Directions for this task: Give the records below again, word for word. No pictures belong in the copy.

Records supplied:
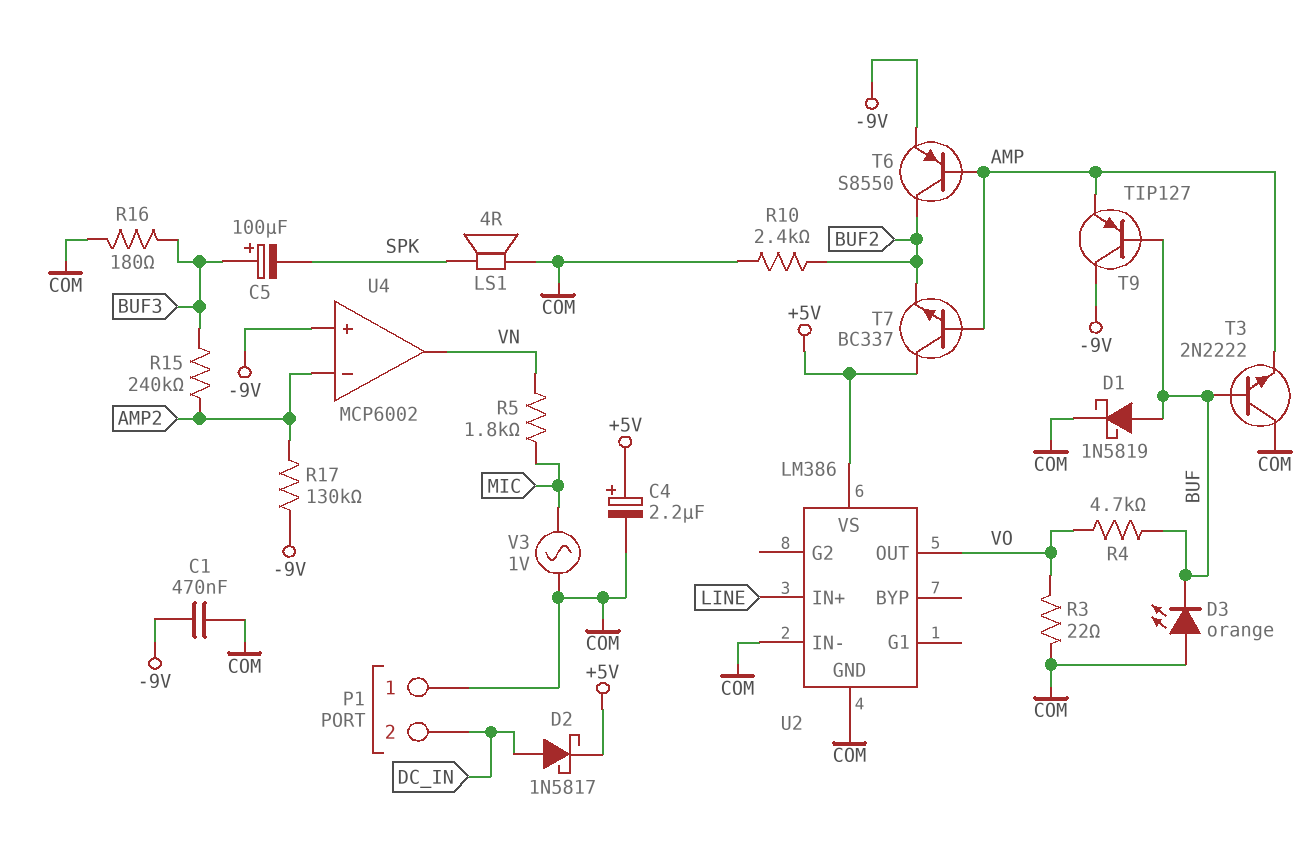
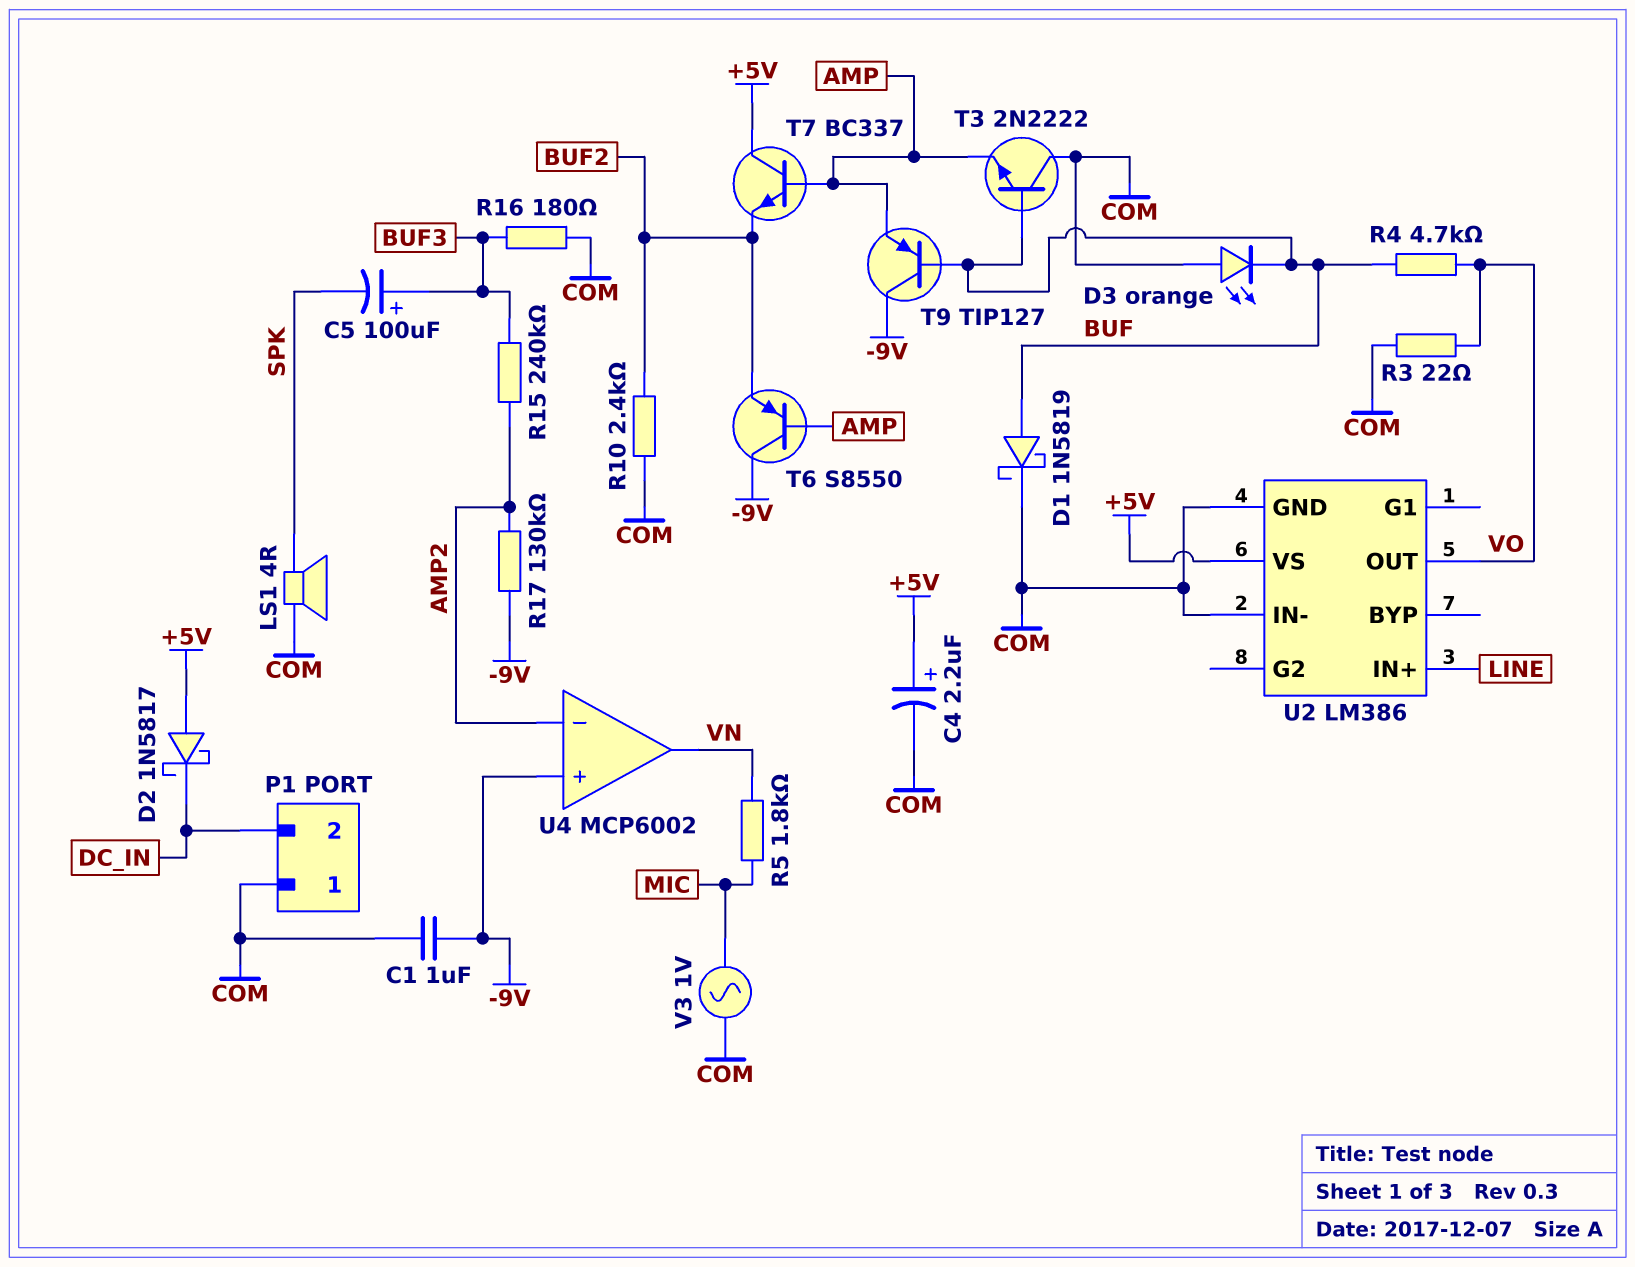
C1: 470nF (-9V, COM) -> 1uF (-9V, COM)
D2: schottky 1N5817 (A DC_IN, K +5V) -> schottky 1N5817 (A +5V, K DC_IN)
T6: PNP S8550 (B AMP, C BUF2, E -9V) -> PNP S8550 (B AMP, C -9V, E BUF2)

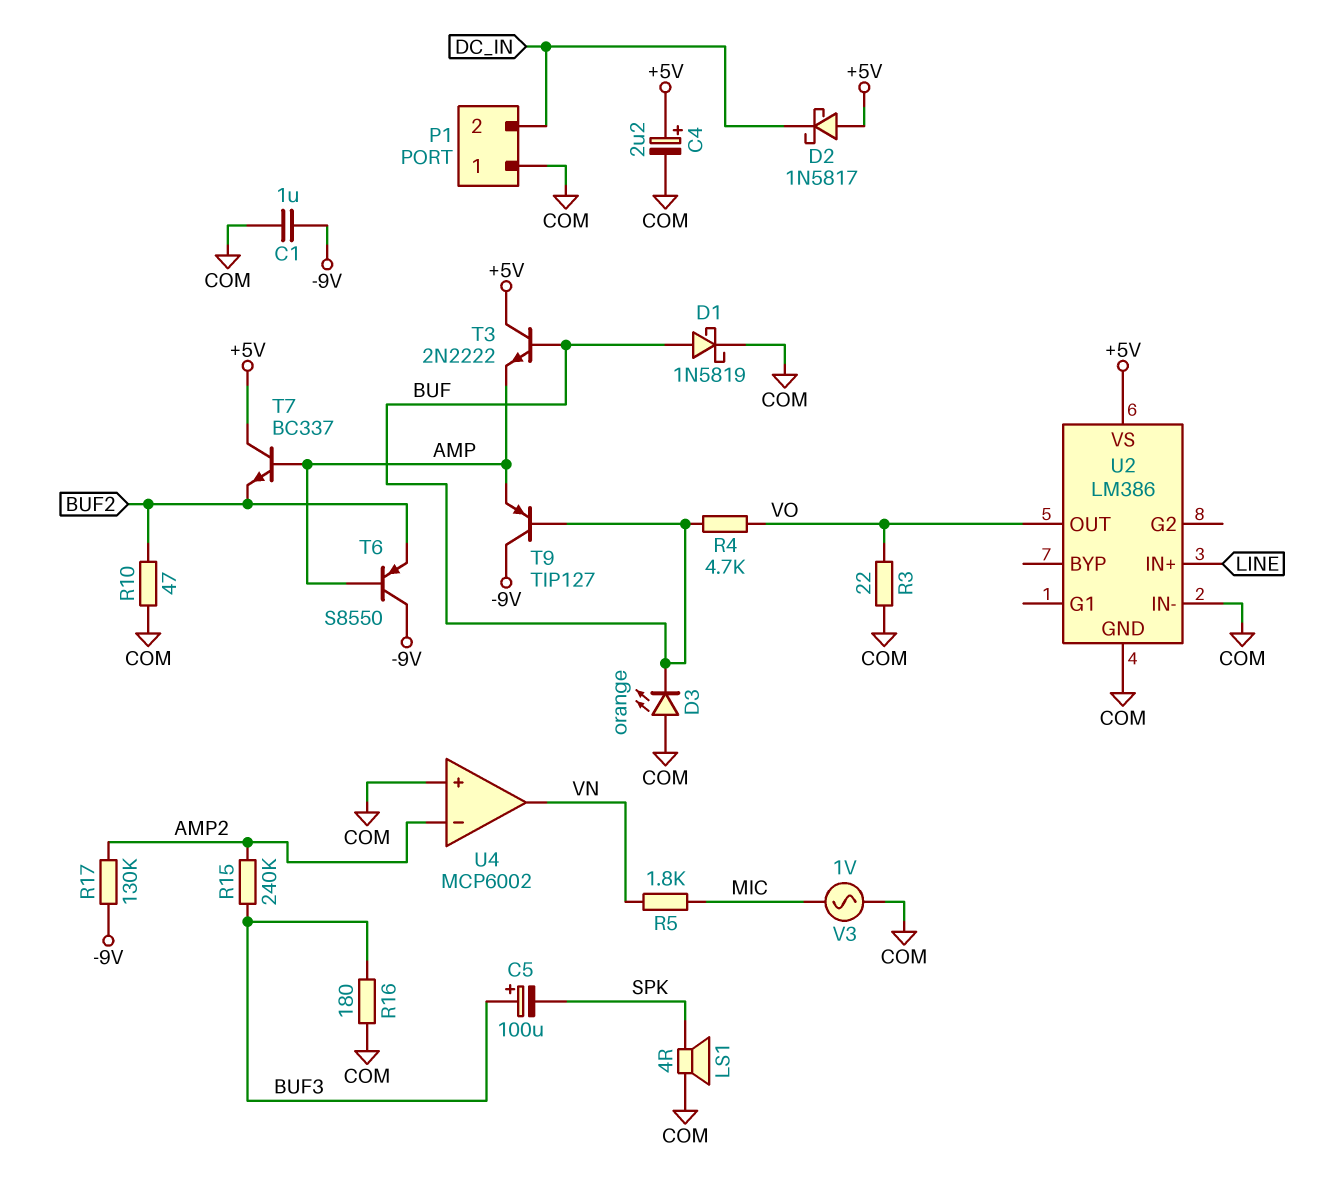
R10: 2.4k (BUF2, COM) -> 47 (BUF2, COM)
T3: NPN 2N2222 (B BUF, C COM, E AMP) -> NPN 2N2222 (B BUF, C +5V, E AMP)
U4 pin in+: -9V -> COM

Task response:
C1: 470nF (-9V, COM) -> 1uF (-9V, COM)
D2: schottky 1N5817 (A DC_IN, K +5V) -> schottky 1N5817 (A +5V, K DC_IN)
T6: PNP S8550 (B AMP, C BUF2, E -9V) -> PNP S8550 (B AMP, C -9V, E BUF2)

R10: 2.4k (BUF2, COM) -> 47 (BUF2, COM)
T3: NPN 2N2222 (B BUF, C COM, E AMP) -> NPN 2N2222 (B BUF, C +5V, E AMP)
U4 pin in+: -9V -> COM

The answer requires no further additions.